- Problem to work on -
From the listing below, pull out all lines with "semicircle" in them.

--- Records Enclosed Below ---

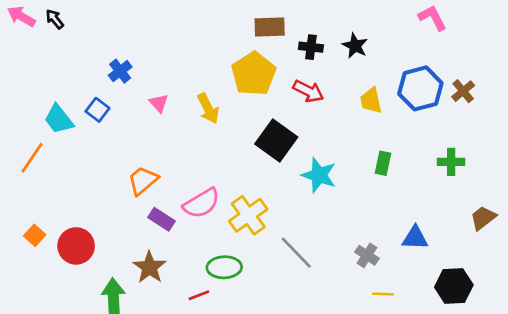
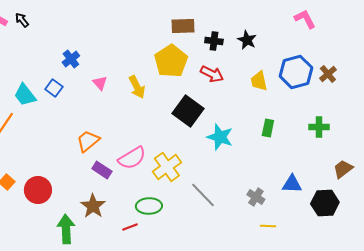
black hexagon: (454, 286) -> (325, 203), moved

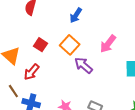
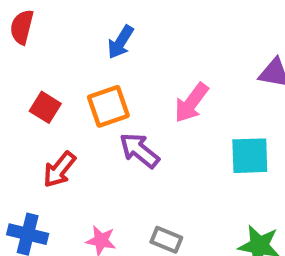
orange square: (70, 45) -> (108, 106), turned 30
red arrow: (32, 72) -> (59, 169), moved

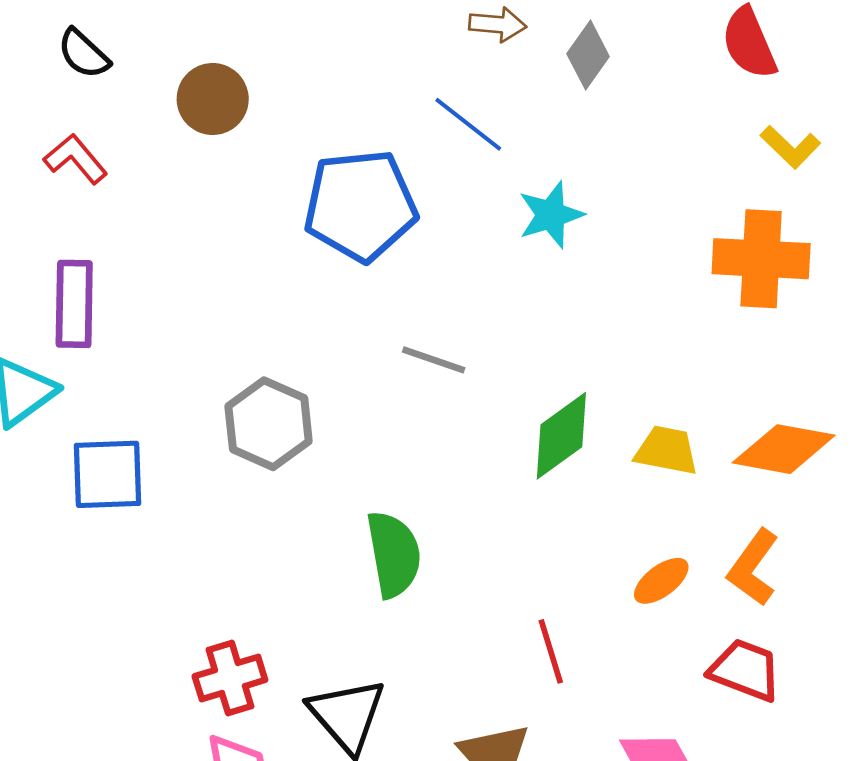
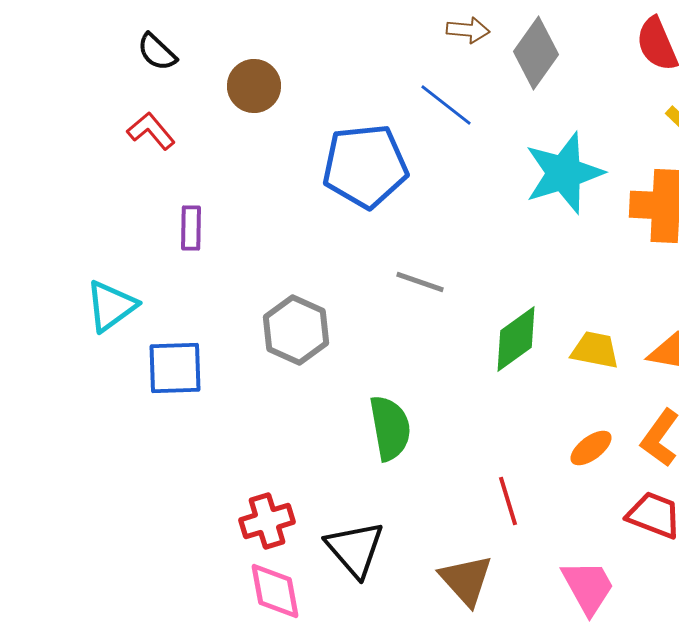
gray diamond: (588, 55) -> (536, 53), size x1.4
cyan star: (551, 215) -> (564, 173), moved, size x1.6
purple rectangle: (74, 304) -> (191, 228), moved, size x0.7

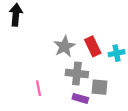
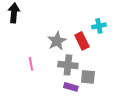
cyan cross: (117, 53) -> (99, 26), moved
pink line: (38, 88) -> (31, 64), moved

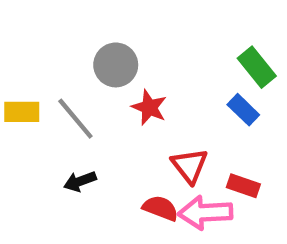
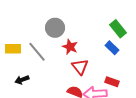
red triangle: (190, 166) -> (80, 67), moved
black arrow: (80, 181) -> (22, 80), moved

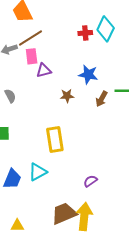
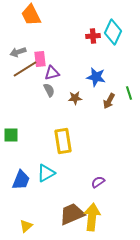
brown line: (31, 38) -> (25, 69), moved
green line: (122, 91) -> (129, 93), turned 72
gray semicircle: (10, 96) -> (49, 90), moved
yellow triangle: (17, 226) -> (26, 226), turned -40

--- End of Enclosed Records ---
--- Records Enclosed Below ---

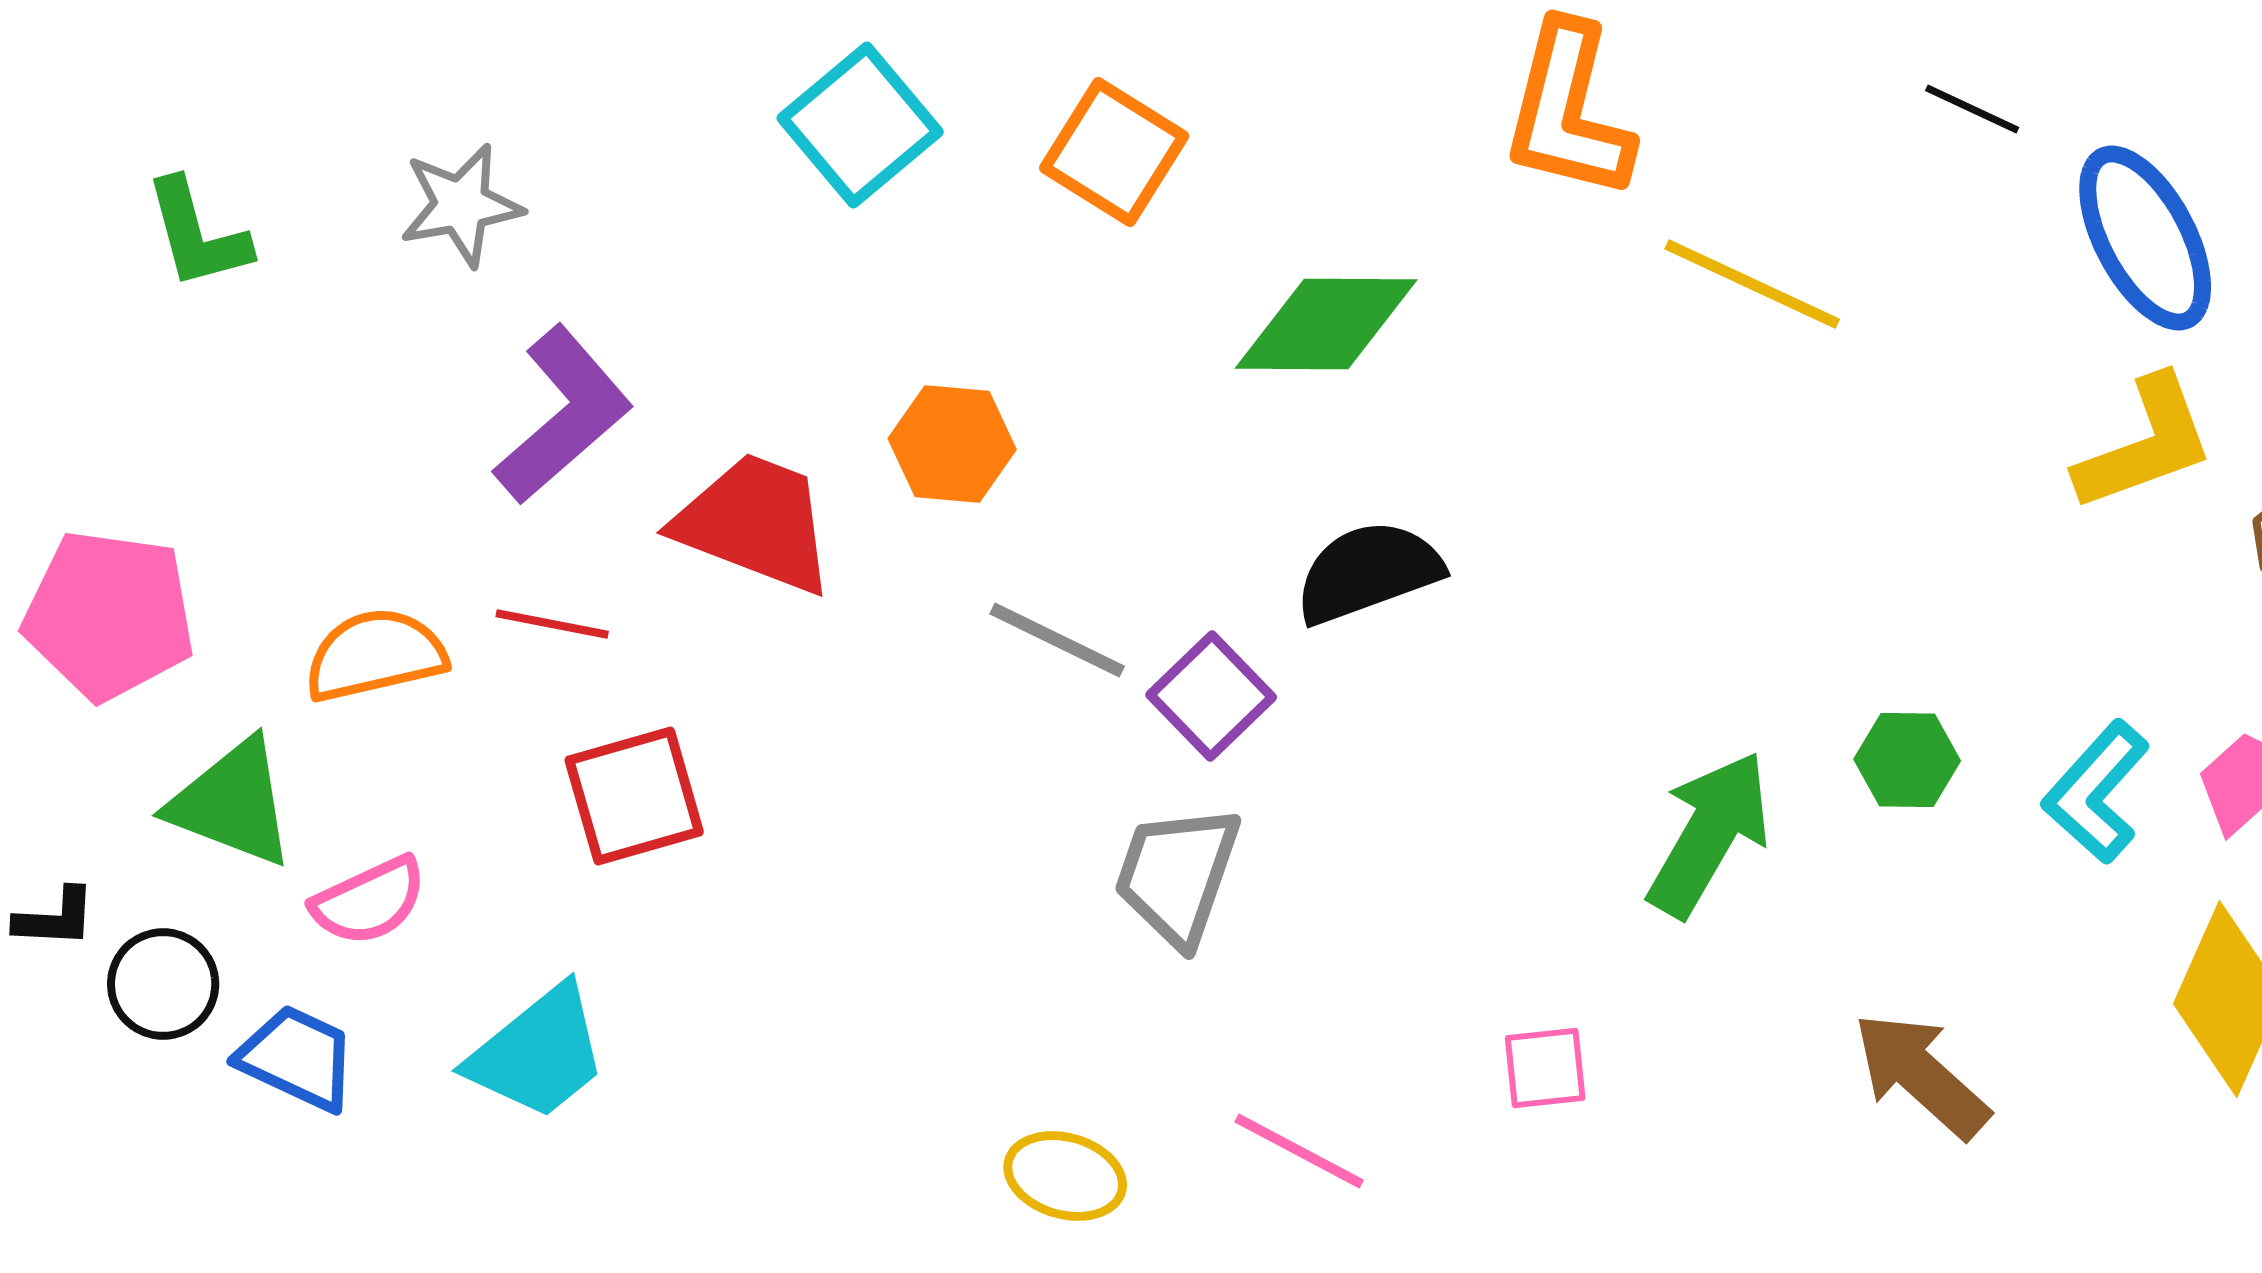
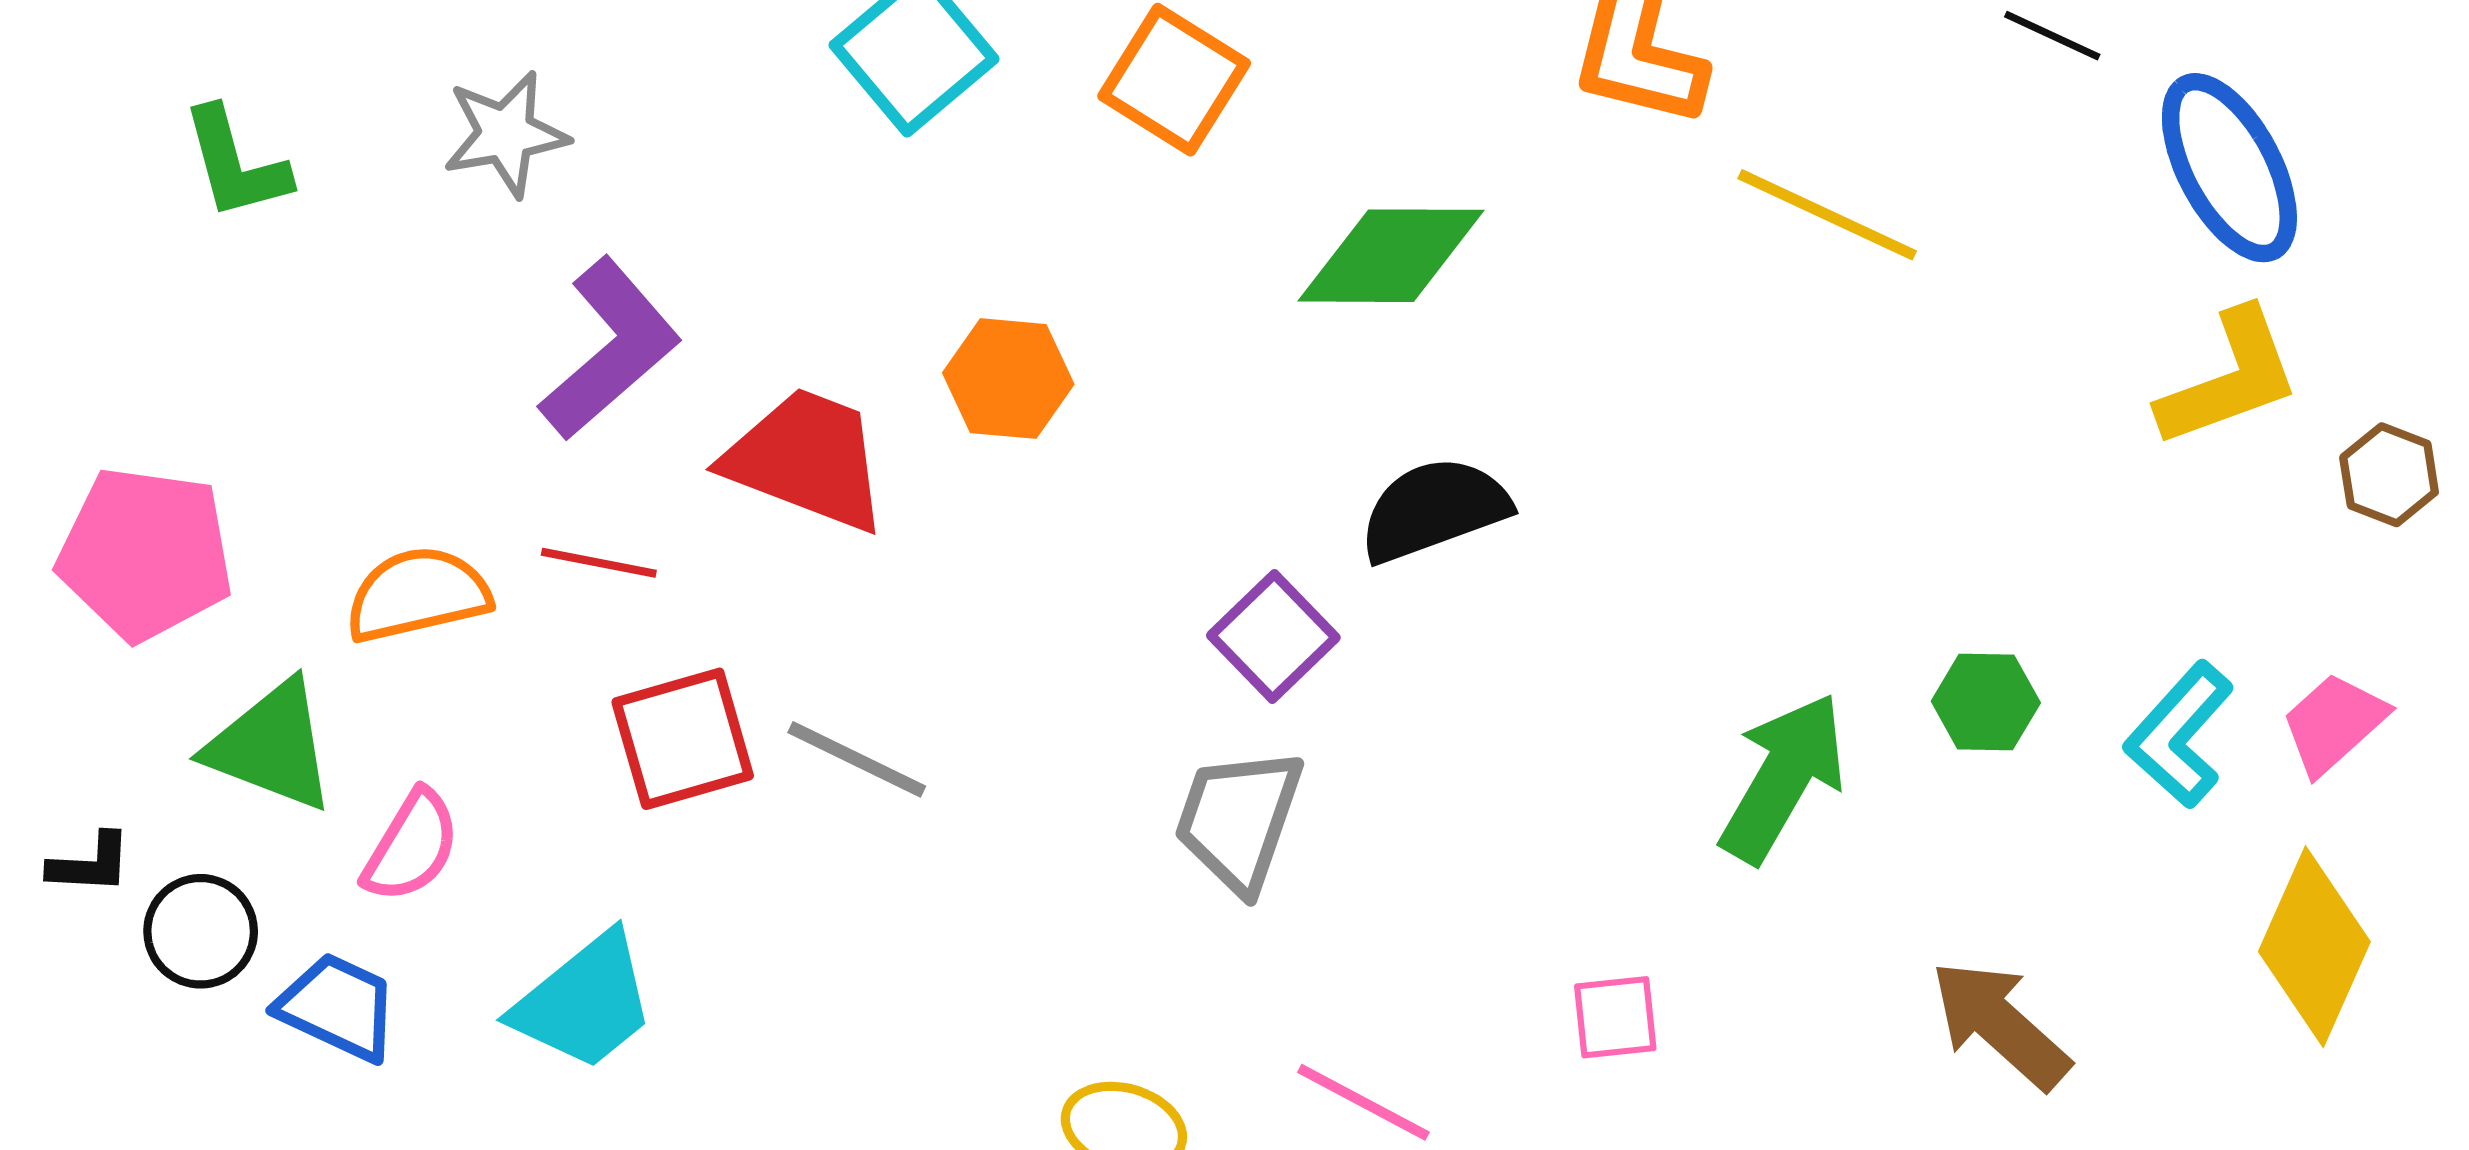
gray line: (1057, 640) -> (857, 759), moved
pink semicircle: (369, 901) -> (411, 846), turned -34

--- End of Enclosed Records ---

- Exercise result -
gray semicircle: (10, 96) -> (49, 90), moved
pink semicircle: (369, 901) -> (411, 846), turned -34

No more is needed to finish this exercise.